WHAT THIS TASK INVOLVES.
Locate each line of the material that contains "degrees", then return it.

START DATASET ENTRIES

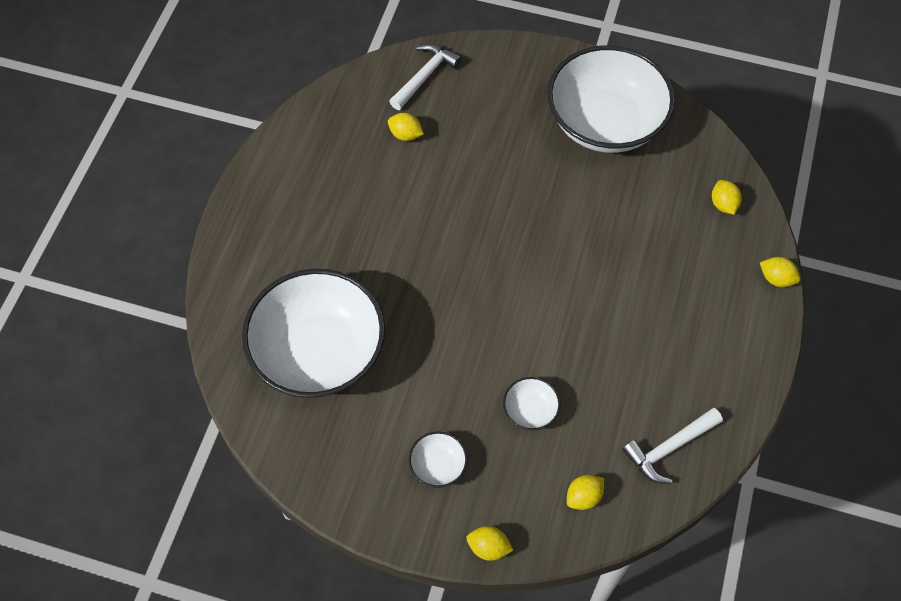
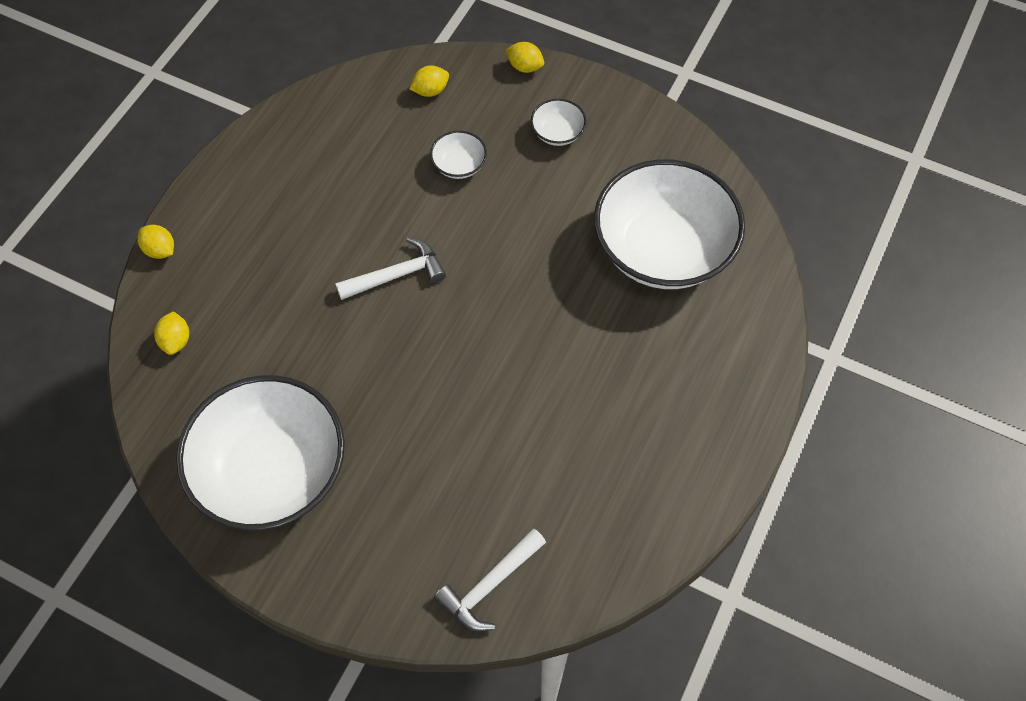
camera: 170 degrees left, 0 degrees up
yellow lemon [388,113,424,141] -> none
white hammer [622,408,723,484] -> white hammer moved to [335,237,446,300]

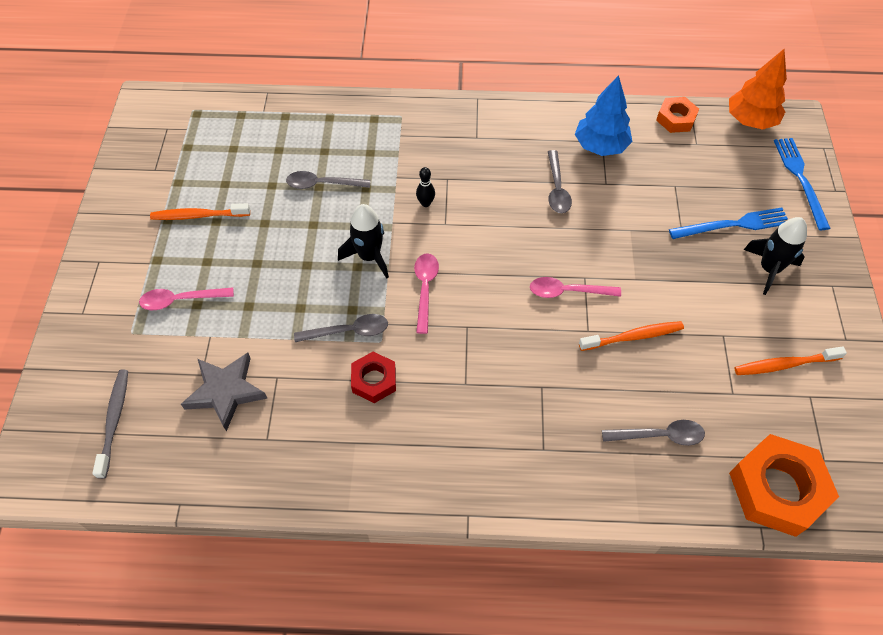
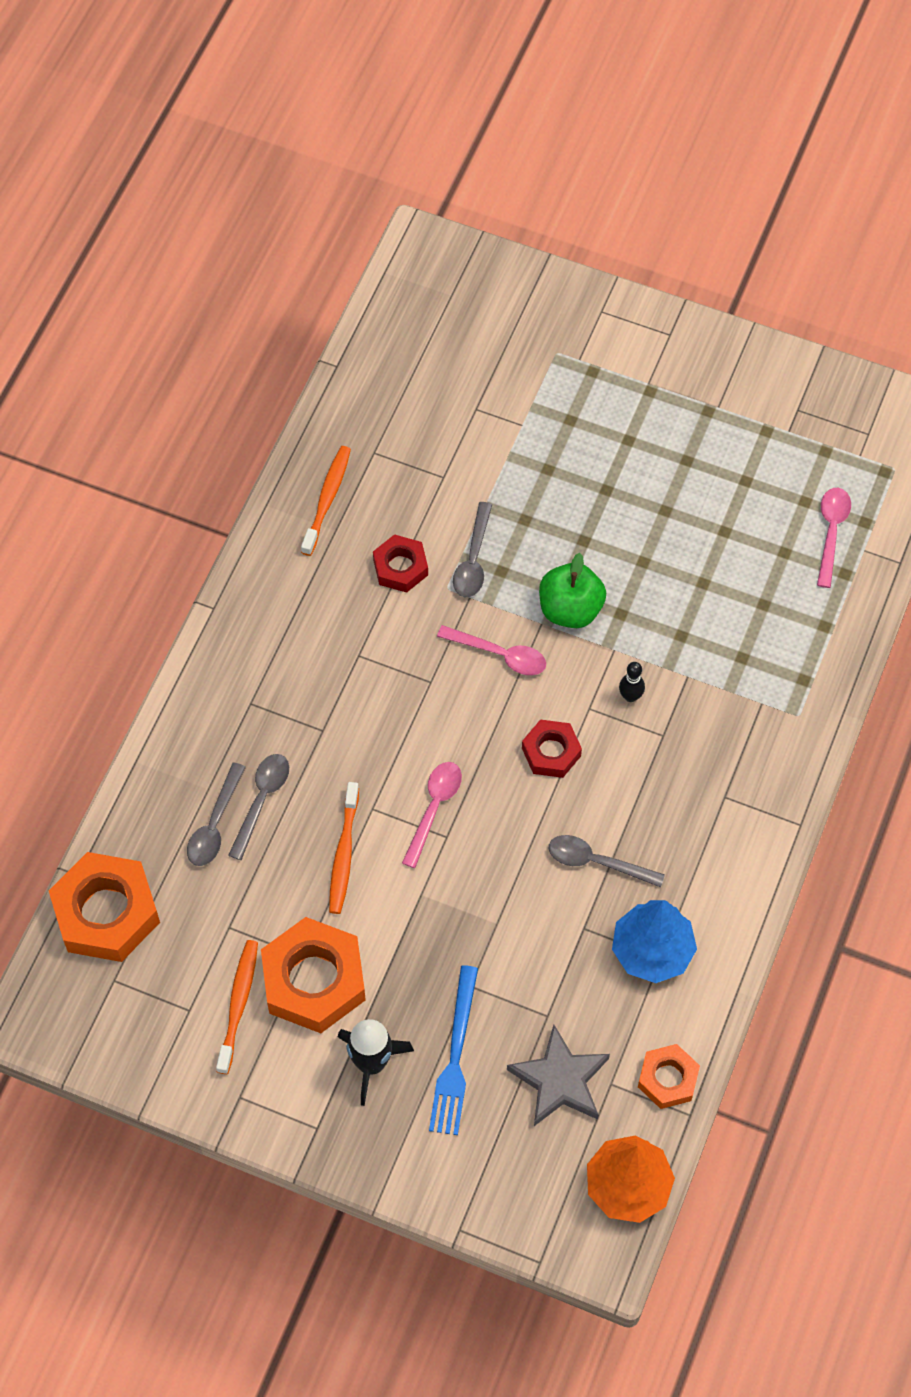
camera: 110 degrees right, 5 degrees up
grey toothbrush [92,370,128,479] -> none
pink spoon [139,287,234,310] -> pink spoon moved to [817,488,851,588]
orange toothbrush [150,203,250,220] -> orange toothbrush moved to [301,446,351,556]
grey star [181,352,268,432] -> grey star moved to [507,1024,610,1126]
grey spoon [286,171,371,189] -> grey spoon moved to [228,754,289,860]
black rocket [338,204,389,279] -> green apple [539,553,606,628]
blue fork [774,138,831,230] -> none
none -> orange nut [261,917,366,1033]
none -> red nut [522,719,582,778]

END DATASET ENTRIES

EXPECTED OUTPUT.
camera: 170 degrees left, 0 degrees up
camera: 110 degrees right, 5 degrees up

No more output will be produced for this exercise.